▶ Try it
Write out every entry exactly; the pictures do not belong in the copy.

-------

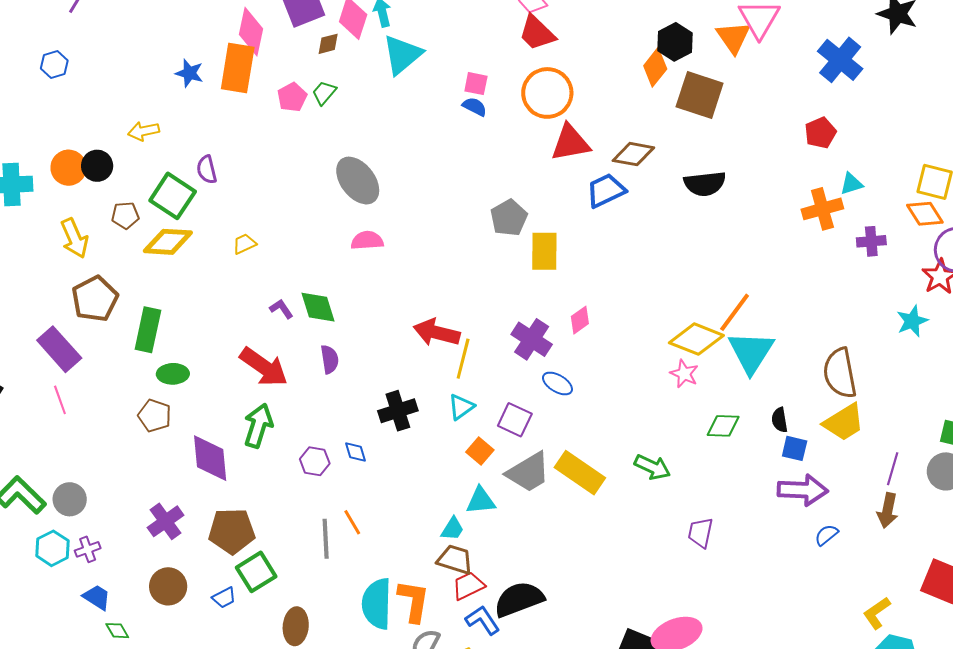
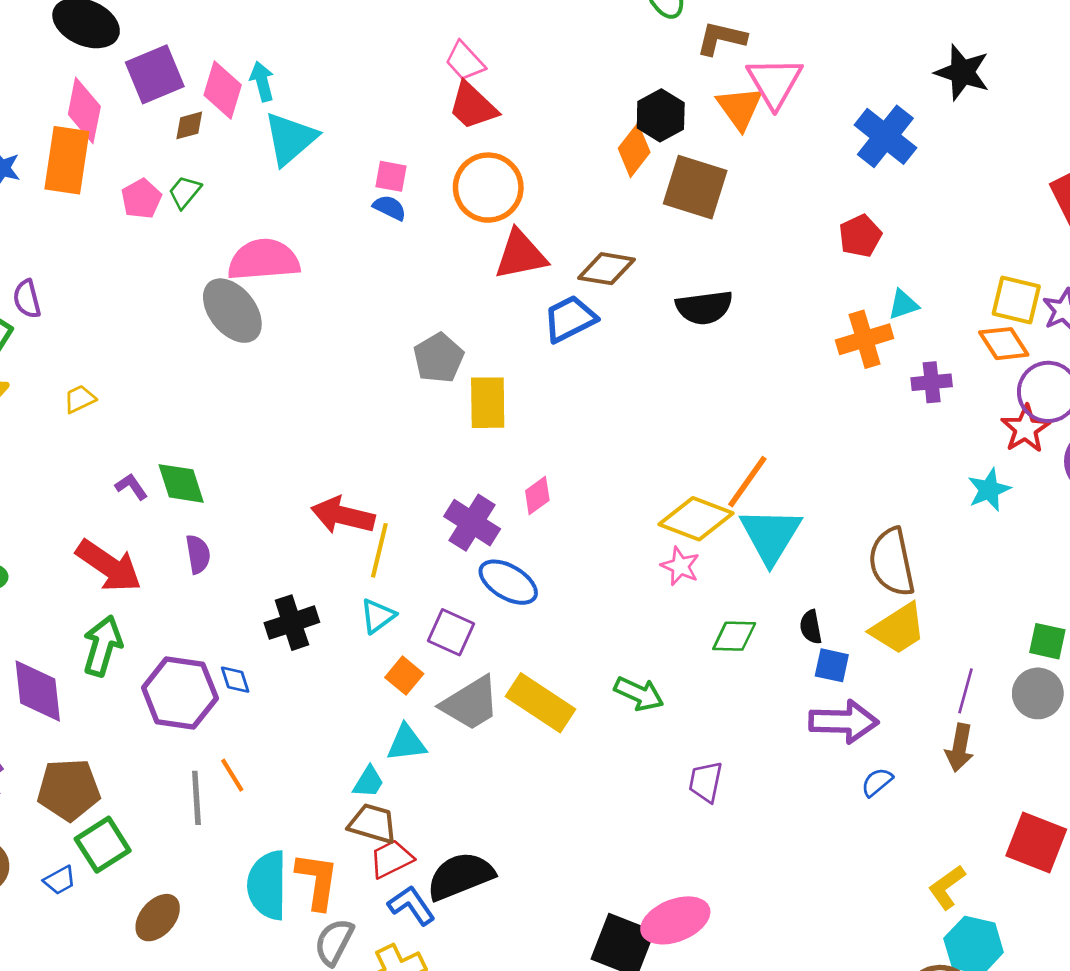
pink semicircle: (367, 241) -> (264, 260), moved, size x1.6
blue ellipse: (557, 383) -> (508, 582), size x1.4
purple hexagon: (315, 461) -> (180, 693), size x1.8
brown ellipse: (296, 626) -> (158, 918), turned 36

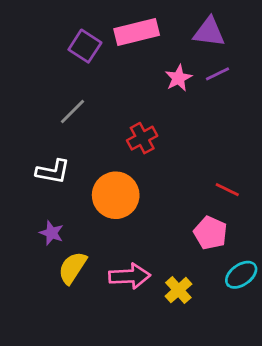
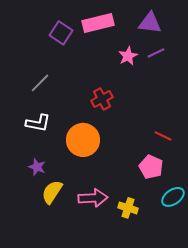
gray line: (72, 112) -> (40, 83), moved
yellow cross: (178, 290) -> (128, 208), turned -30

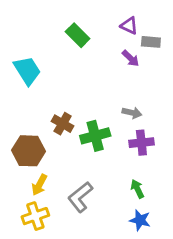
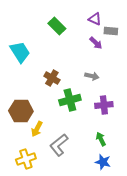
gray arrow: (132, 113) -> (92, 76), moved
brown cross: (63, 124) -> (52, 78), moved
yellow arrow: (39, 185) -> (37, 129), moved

-------

▶ Solved exercise
pink semicircle: (367, 241) -> (264, 260), moved, size x1.6
blue ellipse: (557, 383) -> (508, 582), size x1.4
purple hexagon: (315, 461) -> (180, 693), size x1.8
brown ellipse: (296, 626) -> (158, 918), turned 36

gray line: (72, 112) -> (40, 83), moved
yellow cross: (178, 290) -> (128, 208), turned -30

gray arrow: (132, 113) -> (92, 76), moved
brown cross: (63, 124) -> (52, 78), moved
yellow arrow: (39, 185) -> (37, 129), moved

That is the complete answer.